[Supplied records Boundary: Start]
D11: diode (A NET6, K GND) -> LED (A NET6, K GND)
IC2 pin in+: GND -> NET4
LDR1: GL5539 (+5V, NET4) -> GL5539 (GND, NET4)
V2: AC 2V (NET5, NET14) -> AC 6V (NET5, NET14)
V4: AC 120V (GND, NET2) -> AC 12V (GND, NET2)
[Supplied records Boundary: End]
[Supplied records Boundary: Start]
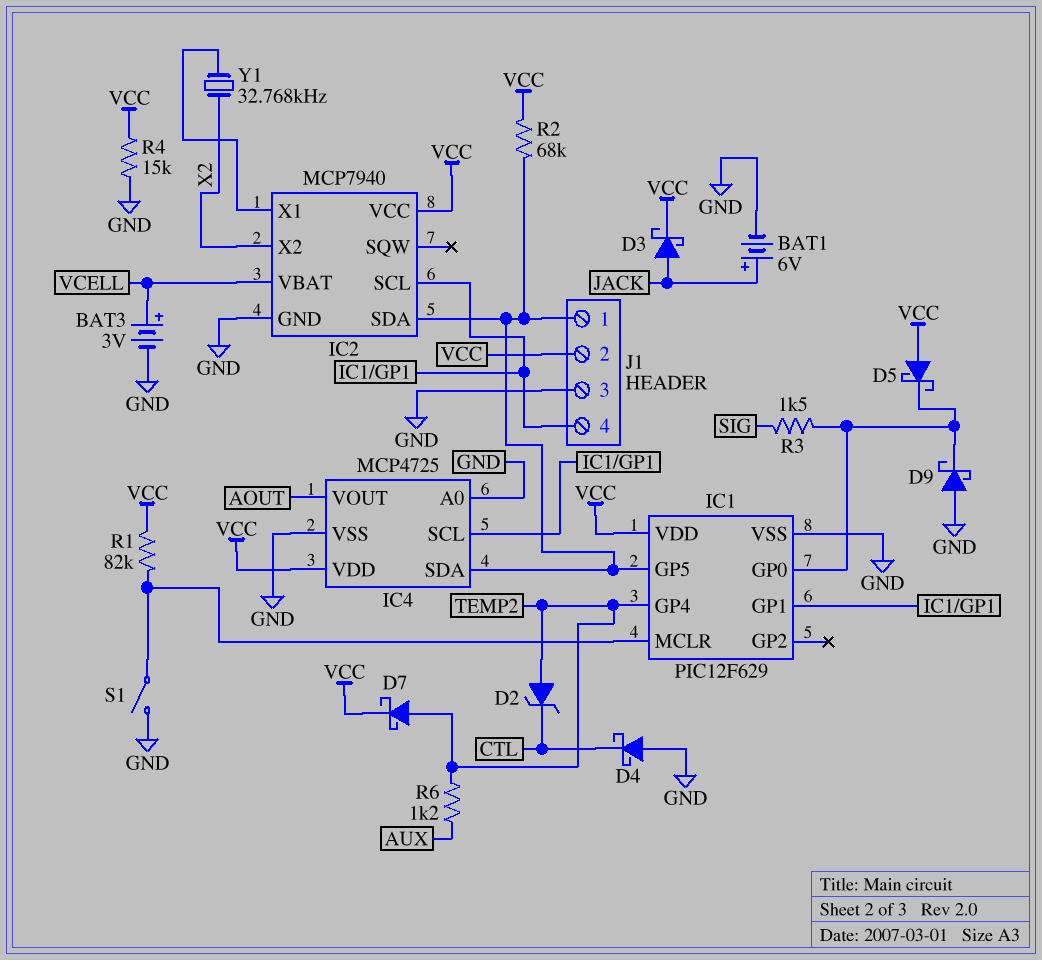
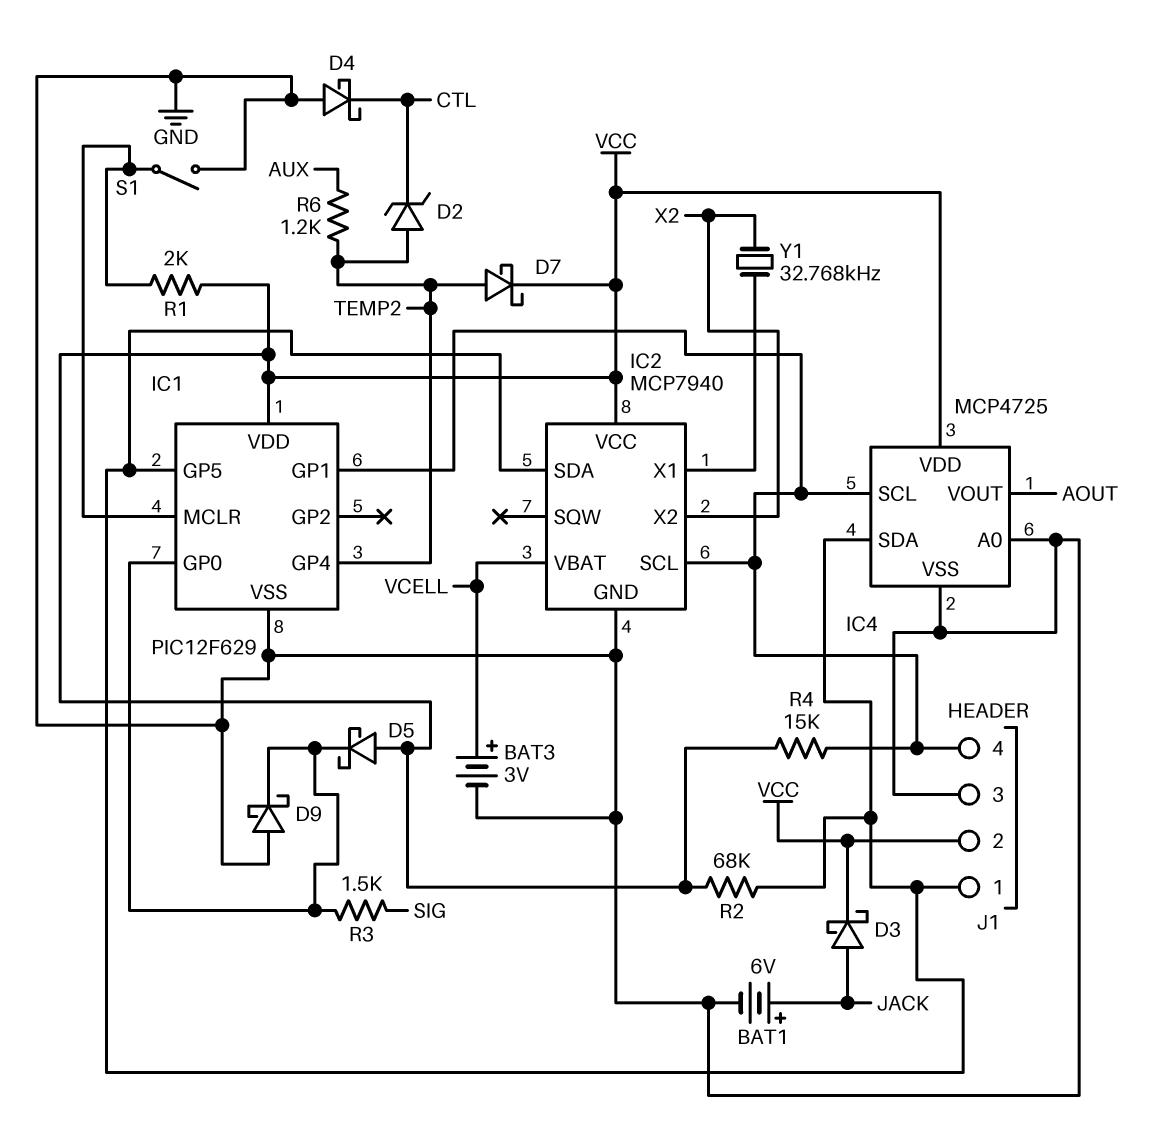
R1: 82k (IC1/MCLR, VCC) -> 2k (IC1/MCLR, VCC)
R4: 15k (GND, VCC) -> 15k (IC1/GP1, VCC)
[Supplied records Boundary: End]
Work request: Using the records above, copy word for word the line with "R1: 82k (IC1/MCLR, VCC) -> 2k (IC1/MCLR, VCC)", the line with "R4: 15k (GND, VCC) -> 15k (IC1/GP1, VCC)", and every line between them.

Task result:
R1: 82k (IC1/MCLR, VCC) -> 2k (IC1/MCLR, VCC)
R4: 15k (GND, VCC) -> 15k (IC1/GP1, VCC)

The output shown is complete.